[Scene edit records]
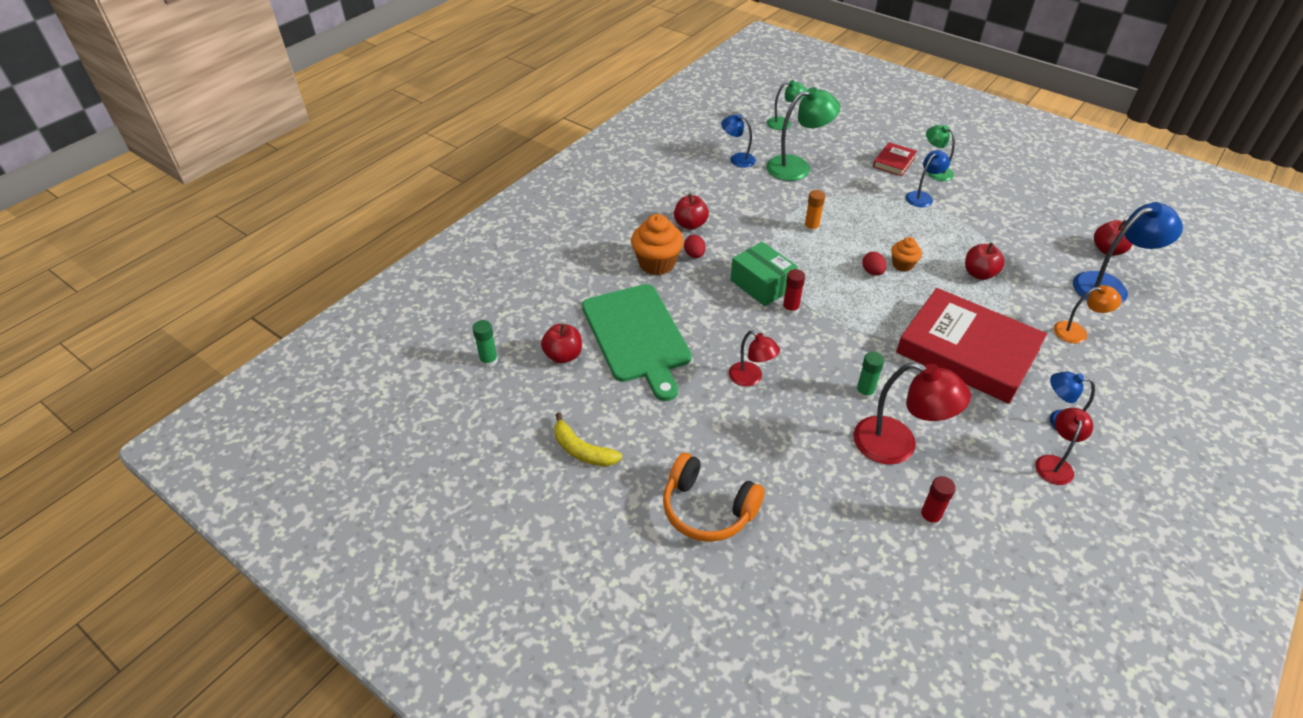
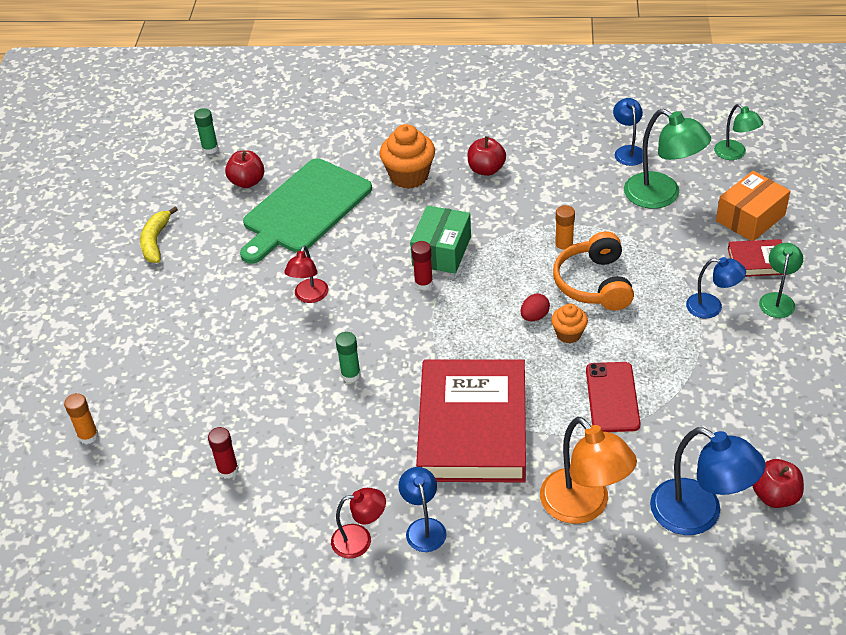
camera: 60 degrees right, 0 degrees up
(694, 255) = (443, 192): red egg -> none
(707, 509) = (145, 334): orange headphones -> orange headphones (594, 283)
(819, 610) = (88, 436): none -> orange glue stick
(851, 146) = (750, 218): none -> orange box
(897, 445) = (299, 420): red lamp -> none
(979, 274) = (612, 397): red apple -> red phone
(1077, 332) = (583, 506): orange lamp -> orange lamp, size x1.71

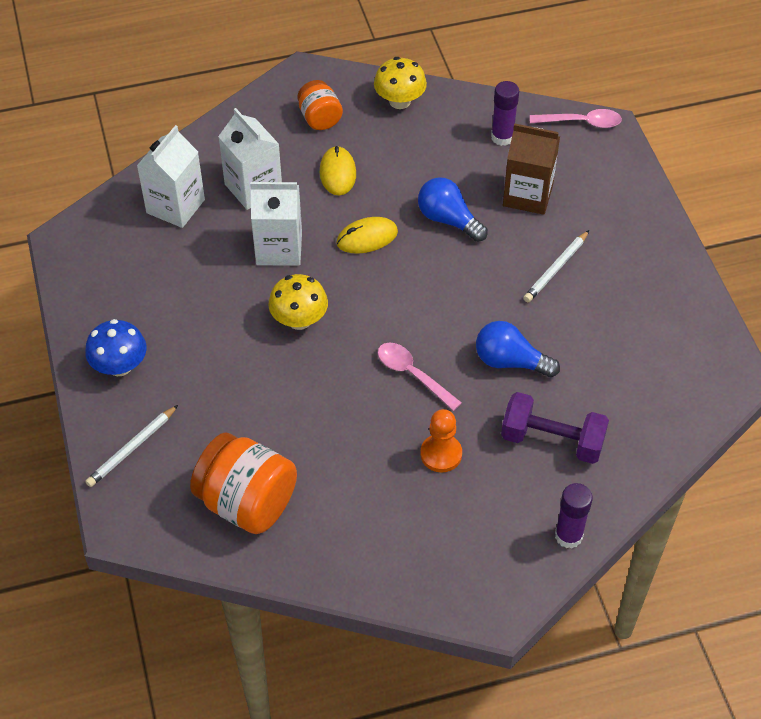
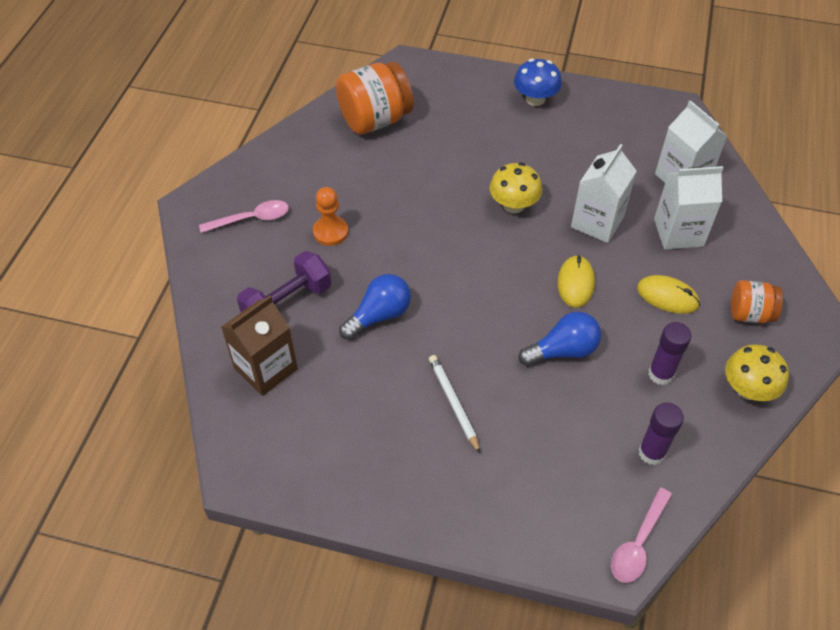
camera: 120 degrees right, 0 degrees up
(131, 448) = (460, 83): white pencil -> none
(413, 375) = (412, 248): pink spoon -> pink spoon (251, 219)
(528, 195) = (558, 431): brown carton -> brown carton (266, 369)
(568, 536) = (205, 270): purple glue stick -> purple glue stick (660, 374)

DESCRIPTION OF THE TASK
From the first line to the last, return the records exactly and leave the pictures behind.

EXERCISE RESPONSE
camera: 60 degrees right, 0 degrees up
(694, 255) = (443, 192): red egg -> none
(707, 509) = (145, 334): orange headphones -> orange headphones (594, 283)
(819, 610) = (88, 436): none -> orange glue stick
(851, 146) = (750, 218): none -> orange box
(897, 445) = (299, 420): red lamp -> none
(979, 274) = (612, 397): red apple -> red phone
(1077, 332) = (583, 506): orange lamp -> orange lamp, size x1.71

camera: 120 degrees right, 0 degrees up
(131, 448) = (460, 83): white pencil -> none
(413, 375) = (412, 248): pink spoon -> pink spoon (251, 219)
(528, 195) = (558, 431): brown carton -> brown carton (266, 369)
(568, 536) = (205, 270): purple glue stick -> purple glue stick (660, 374)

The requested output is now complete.